··· Data to examine

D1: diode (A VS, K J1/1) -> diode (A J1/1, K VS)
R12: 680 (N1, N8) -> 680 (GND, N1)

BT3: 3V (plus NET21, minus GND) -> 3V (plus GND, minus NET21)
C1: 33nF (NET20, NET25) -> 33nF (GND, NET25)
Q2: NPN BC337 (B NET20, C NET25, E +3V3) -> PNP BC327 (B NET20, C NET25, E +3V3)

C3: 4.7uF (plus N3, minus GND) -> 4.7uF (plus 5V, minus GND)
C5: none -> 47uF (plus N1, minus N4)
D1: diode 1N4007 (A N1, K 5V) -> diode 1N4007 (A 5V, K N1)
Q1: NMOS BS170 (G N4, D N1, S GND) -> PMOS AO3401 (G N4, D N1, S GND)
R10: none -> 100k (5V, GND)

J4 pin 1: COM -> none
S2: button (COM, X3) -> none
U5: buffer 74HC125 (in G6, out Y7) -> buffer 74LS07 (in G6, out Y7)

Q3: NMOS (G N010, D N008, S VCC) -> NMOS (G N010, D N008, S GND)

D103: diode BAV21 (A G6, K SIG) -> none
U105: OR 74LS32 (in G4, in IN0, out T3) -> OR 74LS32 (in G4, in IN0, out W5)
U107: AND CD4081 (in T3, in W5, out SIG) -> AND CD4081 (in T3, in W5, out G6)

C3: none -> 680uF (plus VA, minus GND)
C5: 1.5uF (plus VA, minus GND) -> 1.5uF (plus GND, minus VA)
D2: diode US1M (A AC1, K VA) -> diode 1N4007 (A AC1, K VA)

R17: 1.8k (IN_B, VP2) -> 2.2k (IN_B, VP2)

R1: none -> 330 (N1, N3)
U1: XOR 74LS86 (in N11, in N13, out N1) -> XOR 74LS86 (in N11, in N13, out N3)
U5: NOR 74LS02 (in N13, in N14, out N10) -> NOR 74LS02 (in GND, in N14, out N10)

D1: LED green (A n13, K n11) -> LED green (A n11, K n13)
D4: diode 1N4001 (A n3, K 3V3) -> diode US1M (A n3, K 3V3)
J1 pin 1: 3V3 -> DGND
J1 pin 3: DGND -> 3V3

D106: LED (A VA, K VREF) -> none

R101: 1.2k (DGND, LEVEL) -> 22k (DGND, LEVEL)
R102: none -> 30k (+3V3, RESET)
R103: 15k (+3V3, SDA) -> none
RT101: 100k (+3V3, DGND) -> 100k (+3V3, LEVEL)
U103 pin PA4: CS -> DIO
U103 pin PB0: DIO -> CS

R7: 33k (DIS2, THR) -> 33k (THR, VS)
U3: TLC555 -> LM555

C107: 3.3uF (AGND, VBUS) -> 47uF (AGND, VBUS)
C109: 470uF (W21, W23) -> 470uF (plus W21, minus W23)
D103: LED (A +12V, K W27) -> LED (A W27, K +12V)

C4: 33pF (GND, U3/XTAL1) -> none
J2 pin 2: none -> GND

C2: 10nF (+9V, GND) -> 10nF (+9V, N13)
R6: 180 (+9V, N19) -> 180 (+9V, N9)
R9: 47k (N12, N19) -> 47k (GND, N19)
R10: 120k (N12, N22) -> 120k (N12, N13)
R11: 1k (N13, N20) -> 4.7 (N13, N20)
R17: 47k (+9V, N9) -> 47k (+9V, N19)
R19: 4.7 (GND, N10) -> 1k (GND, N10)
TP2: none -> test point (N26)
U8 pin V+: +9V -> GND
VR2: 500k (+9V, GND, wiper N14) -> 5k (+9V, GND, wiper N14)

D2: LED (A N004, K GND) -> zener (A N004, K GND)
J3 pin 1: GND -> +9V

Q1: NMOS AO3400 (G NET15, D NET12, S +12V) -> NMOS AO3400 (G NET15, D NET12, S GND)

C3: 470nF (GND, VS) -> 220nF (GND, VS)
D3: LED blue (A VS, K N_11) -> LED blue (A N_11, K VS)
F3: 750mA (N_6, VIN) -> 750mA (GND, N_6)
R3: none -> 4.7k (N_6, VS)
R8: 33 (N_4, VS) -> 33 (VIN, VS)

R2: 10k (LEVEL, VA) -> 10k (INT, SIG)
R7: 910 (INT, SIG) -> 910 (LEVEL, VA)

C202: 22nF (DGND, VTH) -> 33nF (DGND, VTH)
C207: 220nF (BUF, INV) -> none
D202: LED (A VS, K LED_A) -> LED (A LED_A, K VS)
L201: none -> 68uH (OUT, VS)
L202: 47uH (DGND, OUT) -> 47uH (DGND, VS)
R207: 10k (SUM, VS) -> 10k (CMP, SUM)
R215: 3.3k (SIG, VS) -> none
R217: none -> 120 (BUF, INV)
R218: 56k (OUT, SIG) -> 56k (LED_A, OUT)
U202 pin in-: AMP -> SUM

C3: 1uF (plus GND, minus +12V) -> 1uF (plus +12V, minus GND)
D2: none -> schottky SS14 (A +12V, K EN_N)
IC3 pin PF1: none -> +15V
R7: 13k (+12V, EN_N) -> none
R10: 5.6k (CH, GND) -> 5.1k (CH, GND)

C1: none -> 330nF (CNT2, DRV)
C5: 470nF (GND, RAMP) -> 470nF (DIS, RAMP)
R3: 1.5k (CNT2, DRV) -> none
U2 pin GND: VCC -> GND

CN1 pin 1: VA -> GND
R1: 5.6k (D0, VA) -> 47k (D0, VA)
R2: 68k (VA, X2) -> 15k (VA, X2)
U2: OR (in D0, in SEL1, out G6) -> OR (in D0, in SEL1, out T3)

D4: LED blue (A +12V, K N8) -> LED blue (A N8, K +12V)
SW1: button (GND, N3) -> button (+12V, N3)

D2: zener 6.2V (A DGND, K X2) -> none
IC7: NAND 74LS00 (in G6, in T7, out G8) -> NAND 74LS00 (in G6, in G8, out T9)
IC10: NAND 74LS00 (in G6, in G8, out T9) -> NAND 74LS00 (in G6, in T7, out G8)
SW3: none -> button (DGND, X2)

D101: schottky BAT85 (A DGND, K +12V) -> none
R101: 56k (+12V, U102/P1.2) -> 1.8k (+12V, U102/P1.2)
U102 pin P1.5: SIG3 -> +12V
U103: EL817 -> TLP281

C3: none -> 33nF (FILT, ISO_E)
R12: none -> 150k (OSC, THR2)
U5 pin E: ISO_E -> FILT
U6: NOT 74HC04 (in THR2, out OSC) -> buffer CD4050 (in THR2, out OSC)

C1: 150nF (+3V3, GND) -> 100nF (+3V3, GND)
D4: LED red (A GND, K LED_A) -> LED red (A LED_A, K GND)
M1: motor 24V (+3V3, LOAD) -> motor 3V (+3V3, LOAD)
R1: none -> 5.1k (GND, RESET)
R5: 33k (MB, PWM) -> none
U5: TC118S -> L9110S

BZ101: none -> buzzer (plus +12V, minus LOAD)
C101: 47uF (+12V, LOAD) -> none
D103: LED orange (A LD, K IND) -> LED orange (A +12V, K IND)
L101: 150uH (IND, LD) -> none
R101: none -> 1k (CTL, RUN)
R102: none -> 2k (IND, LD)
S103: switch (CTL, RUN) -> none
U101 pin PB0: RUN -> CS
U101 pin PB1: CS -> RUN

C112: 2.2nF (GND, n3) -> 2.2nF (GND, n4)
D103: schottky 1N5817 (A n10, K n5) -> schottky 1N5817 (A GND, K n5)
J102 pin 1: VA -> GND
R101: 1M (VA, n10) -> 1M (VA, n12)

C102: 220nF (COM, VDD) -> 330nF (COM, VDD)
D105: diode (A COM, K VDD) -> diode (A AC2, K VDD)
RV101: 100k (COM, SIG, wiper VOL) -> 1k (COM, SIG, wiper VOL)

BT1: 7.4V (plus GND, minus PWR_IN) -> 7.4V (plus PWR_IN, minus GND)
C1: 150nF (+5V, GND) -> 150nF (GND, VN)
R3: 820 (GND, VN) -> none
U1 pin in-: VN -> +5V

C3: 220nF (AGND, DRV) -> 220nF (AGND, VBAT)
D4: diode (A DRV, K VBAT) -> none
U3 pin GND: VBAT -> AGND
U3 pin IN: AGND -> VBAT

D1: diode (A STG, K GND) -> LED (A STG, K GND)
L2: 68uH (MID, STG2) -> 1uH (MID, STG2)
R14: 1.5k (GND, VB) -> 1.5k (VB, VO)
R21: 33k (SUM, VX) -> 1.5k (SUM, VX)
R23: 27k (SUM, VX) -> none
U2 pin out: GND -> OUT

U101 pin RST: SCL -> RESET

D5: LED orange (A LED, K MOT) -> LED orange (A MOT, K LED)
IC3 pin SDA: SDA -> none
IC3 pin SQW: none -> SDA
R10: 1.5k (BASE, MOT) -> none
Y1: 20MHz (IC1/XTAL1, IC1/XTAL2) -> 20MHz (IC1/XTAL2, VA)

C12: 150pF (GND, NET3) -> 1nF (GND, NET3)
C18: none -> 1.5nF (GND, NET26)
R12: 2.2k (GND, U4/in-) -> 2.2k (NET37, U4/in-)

······

Gather each line in the data that holds the string "orange".

D103: LED orange (A LD, K IND) -> LED orange (A +12V, K IND)
D5: LED orange (A LED, K MOT) -> LED orange (A MOT, K LED)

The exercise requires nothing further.